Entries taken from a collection
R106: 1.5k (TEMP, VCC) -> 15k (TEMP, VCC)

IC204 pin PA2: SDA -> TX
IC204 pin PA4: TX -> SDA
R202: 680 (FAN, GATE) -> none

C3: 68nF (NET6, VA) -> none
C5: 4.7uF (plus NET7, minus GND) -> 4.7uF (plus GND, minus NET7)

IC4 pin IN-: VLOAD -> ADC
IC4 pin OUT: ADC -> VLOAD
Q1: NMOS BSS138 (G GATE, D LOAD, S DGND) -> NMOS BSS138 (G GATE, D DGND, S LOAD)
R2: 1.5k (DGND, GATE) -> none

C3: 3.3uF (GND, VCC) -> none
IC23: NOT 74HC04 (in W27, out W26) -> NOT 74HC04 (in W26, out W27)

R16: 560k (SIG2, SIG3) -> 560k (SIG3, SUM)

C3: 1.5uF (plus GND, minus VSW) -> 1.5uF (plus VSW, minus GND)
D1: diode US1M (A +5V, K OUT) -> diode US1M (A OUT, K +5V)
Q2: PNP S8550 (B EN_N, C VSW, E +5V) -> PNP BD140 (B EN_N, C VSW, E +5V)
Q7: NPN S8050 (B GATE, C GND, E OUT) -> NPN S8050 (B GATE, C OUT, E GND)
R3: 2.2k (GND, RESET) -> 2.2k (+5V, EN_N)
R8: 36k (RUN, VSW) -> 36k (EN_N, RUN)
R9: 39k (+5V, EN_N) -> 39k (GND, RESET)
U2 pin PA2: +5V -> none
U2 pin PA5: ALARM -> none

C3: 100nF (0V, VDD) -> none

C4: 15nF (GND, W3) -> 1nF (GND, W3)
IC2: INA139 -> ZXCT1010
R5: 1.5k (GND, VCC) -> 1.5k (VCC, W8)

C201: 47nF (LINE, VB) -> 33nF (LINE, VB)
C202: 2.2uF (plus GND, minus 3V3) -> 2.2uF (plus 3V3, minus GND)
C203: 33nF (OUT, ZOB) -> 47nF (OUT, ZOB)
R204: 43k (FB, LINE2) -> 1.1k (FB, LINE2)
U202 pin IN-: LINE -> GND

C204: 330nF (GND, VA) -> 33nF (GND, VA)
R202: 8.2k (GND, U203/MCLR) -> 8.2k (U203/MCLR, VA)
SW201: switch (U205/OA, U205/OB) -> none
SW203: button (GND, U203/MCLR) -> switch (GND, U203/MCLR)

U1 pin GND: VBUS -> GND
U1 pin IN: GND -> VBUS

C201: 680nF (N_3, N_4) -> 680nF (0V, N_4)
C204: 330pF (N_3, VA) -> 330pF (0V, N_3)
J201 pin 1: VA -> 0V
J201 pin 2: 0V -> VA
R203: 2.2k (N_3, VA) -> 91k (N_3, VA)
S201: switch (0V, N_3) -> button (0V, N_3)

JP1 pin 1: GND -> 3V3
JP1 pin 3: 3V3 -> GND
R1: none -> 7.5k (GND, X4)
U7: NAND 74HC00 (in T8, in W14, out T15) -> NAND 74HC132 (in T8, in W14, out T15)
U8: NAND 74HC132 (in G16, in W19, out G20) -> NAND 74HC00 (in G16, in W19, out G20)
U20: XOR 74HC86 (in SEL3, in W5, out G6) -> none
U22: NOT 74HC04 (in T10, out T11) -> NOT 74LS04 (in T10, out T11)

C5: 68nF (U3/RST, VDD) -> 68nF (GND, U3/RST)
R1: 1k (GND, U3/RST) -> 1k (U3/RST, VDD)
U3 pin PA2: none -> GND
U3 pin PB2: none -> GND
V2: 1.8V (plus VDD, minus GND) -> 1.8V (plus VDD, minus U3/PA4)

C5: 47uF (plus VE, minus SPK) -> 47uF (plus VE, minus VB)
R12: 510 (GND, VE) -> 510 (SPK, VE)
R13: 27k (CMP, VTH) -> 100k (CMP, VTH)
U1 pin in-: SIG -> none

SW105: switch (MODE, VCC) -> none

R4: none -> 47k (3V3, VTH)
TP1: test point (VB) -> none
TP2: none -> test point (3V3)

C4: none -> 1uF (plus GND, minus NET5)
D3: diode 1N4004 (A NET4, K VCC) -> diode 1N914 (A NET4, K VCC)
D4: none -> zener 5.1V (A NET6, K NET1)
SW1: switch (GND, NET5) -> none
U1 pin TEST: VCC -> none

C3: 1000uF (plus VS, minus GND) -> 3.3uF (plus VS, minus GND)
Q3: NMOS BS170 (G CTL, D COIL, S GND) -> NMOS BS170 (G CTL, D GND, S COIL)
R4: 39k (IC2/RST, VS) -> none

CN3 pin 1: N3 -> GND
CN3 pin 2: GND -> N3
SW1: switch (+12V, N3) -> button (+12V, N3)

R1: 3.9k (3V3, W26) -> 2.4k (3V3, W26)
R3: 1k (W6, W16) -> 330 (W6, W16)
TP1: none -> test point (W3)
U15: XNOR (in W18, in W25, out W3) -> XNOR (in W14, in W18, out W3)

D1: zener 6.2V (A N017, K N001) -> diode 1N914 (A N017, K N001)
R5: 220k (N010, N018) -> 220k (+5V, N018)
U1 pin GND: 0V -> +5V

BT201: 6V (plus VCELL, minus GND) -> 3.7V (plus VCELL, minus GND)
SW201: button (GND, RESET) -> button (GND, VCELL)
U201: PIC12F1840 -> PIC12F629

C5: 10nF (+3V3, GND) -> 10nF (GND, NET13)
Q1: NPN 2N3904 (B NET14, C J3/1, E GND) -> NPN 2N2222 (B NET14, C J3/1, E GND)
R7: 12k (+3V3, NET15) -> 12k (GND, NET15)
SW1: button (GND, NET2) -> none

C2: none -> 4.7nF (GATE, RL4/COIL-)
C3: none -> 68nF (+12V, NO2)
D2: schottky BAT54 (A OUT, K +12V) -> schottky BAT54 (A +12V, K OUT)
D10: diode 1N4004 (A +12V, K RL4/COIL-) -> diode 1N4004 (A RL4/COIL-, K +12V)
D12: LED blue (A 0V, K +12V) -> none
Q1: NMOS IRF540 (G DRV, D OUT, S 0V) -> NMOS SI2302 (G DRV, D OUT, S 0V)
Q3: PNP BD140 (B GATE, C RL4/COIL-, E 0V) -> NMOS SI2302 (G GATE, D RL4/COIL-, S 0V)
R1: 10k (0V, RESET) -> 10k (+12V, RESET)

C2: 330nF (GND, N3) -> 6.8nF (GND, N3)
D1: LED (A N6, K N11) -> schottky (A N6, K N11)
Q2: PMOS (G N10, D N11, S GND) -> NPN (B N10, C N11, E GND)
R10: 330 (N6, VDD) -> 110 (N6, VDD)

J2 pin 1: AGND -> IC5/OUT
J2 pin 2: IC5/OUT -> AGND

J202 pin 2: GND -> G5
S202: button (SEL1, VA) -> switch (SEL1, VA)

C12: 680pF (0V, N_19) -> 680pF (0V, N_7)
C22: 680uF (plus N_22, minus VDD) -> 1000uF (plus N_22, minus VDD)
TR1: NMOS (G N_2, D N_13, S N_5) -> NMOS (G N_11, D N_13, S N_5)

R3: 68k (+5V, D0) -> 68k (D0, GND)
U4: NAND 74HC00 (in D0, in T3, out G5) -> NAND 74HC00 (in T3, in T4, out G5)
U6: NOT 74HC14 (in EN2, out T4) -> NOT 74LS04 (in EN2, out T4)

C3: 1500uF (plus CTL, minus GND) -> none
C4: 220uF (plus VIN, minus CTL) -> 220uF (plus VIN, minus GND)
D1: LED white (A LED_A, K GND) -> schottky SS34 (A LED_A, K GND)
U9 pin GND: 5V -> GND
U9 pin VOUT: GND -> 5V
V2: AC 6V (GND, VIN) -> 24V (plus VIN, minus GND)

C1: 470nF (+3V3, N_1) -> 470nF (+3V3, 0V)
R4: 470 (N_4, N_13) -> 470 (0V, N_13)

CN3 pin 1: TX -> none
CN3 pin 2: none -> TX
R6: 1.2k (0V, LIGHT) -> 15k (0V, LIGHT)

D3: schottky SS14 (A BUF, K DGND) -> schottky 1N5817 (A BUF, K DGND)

# YOUR GOAL
Above are some records; copy exactly the lines from the one with "S202: button (SEL1, VA) -> switch (SEL1, VA)" through the one with "U4: NAND 74HC00", both included, and no others.

# SOLUTION TO THIS TASK
S202: button (SEL1, VA) -> switch (SEL1, VA)

C12: 680pF (0V, N_19) -> 680pF (0V, N_7)
C22: 680uF (plus N_22, minus VDD) -> 1000uF (plus N_22, minus VDD)
TR1: NMOS (G N_2, D N_13, S N_5) -> NMOS (G N_11, D N_13, S N_5)

R3: 68k (+5V, D0) -> 68k (D0, GND)
U4: NAND 74HC00 (in D0, in T3, out G5) -> NAND 74HC00 (in T3, in T4, out G5)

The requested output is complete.